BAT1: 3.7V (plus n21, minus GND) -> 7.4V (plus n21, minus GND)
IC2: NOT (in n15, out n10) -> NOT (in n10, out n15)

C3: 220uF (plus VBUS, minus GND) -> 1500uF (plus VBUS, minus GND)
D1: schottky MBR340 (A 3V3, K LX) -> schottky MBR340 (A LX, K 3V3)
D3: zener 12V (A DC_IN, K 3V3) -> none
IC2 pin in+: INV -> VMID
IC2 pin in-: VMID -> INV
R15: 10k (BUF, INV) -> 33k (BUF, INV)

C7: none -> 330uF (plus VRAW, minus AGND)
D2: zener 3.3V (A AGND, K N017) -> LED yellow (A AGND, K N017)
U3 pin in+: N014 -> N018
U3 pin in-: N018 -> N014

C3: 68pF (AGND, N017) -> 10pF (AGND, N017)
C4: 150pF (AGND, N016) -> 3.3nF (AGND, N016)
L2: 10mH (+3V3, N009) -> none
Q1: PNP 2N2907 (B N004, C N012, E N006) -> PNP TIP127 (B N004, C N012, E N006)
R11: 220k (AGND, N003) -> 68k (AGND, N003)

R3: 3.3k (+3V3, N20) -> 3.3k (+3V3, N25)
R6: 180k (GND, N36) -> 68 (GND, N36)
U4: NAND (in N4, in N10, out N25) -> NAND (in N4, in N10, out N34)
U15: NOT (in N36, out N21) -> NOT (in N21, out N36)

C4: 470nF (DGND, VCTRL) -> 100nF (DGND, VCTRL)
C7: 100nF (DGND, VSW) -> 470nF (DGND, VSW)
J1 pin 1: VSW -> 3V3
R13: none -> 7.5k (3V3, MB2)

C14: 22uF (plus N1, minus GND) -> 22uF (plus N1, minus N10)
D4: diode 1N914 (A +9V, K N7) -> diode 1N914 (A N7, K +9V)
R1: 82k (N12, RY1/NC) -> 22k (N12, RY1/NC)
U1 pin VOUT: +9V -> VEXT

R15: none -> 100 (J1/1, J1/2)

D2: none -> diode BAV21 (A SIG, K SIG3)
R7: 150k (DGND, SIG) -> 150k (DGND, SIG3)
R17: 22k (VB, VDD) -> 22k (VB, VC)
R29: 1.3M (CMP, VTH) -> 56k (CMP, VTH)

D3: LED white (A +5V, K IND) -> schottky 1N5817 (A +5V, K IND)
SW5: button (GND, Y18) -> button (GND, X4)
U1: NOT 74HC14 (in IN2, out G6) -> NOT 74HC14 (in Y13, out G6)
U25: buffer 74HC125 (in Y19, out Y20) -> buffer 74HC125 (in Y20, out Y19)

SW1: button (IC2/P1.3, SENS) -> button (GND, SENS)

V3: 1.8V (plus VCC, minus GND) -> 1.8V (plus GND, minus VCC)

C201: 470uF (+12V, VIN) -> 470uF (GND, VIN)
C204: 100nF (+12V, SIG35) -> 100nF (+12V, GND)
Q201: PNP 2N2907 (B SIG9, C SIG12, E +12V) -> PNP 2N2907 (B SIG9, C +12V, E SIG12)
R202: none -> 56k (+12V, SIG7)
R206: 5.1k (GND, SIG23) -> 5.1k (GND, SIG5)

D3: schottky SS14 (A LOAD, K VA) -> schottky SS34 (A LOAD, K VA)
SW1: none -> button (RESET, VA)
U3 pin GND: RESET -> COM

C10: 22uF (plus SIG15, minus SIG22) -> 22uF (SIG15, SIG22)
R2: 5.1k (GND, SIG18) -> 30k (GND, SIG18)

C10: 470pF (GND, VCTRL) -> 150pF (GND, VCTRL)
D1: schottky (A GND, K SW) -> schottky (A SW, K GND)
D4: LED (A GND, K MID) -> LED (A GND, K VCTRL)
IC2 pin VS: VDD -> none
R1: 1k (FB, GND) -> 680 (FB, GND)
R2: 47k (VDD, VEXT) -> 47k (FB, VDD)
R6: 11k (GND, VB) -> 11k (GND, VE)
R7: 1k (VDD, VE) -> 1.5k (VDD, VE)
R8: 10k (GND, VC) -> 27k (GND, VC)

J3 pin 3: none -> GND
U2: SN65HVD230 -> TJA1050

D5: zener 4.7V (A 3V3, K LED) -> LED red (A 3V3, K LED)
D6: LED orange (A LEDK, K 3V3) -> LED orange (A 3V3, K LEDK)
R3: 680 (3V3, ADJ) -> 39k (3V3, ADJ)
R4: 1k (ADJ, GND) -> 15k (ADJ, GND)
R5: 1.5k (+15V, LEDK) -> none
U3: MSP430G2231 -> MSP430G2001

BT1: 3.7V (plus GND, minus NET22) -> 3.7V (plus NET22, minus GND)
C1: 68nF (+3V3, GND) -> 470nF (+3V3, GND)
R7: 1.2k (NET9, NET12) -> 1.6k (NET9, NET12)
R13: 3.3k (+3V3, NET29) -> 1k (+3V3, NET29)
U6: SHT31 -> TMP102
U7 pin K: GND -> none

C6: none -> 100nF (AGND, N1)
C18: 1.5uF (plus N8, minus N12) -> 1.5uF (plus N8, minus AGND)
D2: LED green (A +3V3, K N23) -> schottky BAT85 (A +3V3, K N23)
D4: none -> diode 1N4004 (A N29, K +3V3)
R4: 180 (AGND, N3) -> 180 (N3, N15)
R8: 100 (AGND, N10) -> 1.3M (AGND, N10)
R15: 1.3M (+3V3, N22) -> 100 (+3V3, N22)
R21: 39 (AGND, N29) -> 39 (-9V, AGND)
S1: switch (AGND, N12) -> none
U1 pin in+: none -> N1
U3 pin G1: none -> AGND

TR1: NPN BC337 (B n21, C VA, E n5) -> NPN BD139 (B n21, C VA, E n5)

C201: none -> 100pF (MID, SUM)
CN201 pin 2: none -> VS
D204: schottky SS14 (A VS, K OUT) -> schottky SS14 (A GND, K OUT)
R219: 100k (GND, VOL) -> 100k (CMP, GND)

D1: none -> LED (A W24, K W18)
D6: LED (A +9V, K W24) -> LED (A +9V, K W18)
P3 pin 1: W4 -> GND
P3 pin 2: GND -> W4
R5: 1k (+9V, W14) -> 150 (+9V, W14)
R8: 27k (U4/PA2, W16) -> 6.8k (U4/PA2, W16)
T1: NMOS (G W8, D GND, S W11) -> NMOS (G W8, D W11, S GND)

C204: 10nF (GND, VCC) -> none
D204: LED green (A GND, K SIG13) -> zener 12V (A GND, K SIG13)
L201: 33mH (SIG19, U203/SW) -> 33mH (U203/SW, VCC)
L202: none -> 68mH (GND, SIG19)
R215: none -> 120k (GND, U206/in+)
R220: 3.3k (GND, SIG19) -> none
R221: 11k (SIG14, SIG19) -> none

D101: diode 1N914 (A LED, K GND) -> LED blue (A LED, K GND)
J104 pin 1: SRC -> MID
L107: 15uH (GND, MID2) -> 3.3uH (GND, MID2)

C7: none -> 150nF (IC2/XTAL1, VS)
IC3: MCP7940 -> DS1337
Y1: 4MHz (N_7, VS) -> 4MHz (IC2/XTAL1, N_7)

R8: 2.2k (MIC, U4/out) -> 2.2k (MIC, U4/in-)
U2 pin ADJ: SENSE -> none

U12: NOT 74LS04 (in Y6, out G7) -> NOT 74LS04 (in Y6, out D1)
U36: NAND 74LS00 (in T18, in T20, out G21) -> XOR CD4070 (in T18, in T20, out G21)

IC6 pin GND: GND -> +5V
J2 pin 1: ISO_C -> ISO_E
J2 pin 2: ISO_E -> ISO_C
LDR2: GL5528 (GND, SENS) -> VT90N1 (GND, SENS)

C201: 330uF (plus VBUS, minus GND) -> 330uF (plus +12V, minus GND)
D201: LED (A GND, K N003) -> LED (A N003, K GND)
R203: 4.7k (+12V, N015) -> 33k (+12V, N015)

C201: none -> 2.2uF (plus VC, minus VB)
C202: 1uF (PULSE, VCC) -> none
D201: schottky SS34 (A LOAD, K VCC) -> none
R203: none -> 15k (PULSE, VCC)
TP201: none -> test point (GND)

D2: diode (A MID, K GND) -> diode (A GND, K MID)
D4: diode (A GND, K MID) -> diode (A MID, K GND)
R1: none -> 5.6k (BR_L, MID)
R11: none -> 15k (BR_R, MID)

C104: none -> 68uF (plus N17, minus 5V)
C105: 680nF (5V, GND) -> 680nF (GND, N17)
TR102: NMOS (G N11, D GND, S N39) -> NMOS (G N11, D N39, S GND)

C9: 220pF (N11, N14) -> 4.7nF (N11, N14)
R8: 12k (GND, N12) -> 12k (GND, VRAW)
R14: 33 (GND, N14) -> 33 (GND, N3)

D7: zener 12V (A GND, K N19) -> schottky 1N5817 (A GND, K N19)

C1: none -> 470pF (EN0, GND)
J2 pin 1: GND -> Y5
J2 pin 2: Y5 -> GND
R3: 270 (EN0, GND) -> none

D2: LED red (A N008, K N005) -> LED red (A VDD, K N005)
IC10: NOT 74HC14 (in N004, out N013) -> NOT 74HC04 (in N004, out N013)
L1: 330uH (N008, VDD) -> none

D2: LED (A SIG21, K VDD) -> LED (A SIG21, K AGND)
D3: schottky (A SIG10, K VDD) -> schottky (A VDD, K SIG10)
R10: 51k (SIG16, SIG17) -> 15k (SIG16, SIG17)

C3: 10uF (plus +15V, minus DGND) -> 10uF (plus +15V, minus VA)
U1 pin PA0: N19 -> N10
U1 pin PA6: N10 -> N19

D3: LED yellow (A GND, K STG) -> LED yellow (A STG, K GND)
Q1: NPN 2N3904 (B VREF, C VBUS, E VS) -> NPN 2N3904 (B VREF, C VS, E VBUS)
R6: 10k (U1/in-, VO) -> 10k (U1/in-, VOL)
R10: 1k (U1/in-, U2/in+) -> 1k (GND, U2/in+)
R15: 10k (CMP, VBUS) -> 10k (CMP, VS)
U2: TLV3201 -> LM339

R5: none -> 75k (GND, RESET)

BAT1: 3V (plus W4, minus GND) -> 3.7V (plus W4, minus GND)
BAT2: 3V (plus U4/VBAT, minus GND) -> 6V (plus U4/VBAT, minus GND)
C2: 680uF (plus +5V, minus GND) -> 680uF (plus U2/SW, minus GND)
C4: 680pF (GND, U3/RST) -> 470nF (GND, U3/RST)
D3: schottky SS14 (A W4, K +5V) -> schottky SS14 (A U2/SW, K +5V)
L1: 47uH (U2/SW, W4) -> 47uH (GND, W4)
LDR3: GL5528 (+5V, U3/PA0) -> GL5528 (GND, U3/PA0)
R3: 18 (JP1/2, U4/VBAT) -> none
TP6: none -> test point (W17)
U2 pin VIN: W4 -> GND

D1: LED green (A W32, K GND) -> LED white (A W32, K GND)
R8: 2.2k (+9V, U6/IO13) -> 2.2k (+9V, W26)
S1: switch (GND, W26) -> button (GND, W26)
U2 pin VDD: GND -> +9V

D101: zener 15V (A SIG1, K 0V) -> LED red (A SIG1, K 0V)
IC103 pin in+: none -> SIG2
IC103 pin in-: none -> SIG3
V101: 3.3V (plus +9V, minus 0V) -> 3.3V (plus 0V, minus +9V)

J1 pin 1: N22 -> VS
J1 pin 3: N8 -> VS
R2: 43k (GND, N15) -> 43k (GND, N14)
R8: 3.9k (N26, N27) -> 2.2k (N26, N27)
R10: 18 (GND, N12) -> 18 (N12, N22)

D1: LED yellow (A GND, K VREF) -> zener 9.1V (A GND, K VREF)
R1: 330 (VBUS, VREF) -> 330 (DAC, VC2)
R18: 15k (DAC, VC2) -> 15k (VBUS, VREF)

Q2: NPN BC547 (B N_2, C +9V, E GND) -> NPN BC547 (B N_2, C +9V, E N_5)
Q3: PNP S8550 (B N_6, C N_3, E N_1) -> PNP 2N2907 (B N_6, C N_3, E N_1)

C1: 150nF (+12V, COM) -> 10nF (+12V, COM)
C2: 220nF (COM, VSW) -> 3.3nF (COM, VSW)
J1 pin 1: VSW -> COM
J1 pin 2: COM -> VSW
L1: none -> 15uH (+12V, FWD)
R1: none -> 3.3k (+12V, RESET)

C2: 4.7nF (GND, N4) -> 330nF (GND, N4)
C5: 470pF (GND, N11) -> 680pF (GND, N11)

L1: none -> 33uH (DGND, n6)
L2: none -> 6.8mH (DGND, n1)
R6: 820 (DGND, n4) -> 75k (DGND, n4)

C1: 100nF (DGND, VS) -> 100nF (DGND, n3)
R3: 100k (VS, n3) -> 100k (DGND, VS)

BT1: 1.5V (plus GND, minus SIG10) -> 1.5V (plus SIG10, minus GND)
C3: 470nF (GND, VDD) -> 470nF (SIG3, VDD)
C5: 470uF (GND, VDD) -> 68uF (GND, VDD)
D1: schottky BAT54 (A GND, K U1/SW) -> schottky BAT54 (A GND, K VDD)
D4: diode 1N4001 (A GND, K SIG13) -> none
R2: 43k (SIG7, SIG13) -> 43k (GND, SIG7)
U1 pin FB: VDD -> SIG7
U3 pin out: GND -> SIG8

■ ■ ■ ■ ■

WHAT IS EXPECTED:
The range runs from the line above containing "C6: none -> 100nF (AGND, N1)" to the line containing "Y1: 4MHz (N_7, VS) -> 4MHz (IC2/XTAL1, N_7)", inclusive. Restate those lines word for word and no others.

OUTPUT FOR THIS EXERCISE:
C6: none -> 100nF (AGND, N1)
C18: 1.5uF (plus N8, minus N12) -> 1.5uF (plus N8, minus AGND)
D2: LED green (A +3V3, K N23) -> schottky BAT85 (A +3V3, K N23)
D4: none -> diode 1N4004 (A N29, K +3V3)
R4: 180 (AGND, N3) -> 180 (N3, N15)
R8: 100 (AGND, N10) -> 1.3M (AGND, N10)
R15: 1.3M (+3V3, N22) -> 100 (+3V3, N22)
R21: 39 (AGND, N29) -> 39 (-9V, AGND)
S1: switch (AGND, N12) -> none
U1 pin in+: none -> N1
U3 pin G1: none -> AGND

TR1: NPN BC337 (B n21, C VA, E n5) -> NPN BD139 (B n21, C VA, E n5)

C201: none -> 100pF (MID, SUM)
CN201 pin 2: none -> VS
D204: schottky SS14 (A VS, K OUT) -> schottky SS14 (A GND, K OUT)
R219: 100k (GND, VOL) -> 100k (CMP, GND)

D1: none -> LED (A W24, K W18)
D6: LED (A +9V, K W24) -> LED (A +9V, K W18)
P3 pin 1: W4 -> GND
P3 pin 2: GND -> W4
R5: 1k (+9V, W14) -> 150 (+9V, W14)
R8: 27k (U4/PA2, W16) -> 6.8k (U4/PA2, W16)
T1: NMOS (G W8, D GND, S W11) -> NMOS (G W8, D W11, S GND)

C204: 10nF (GND, VCC) -> none
D204: LED green (A GND, K SIG13) -> zener 12V (A GND, K SIG13)
L201: 33mH (SIG19, U203/SW) -> 33mH (U203/SW, VCC)
L202: none -> 68mH (GND, SIG19)
R215: none -> 120k (GND, U206/in+)
R220: 3.3k (GND, SIG19) -> none
R221: 11k (SIG14, SIG19) -> none

D101: diode 1N914 (A LED, K GND) -> LED blue (A LED, K GND)
J104 pin 1: SRC -> MID
L107: 15uH (GND, MID2) -> 3.3uH (GND, MID2)

C7: none -> 150nF (IC2/XTAL1, VS)
IC3: MCP7940 -> DS1337
Y1: 4MHz (N_7, VS) -> 4MHz (IC2/XTAL1, N_7)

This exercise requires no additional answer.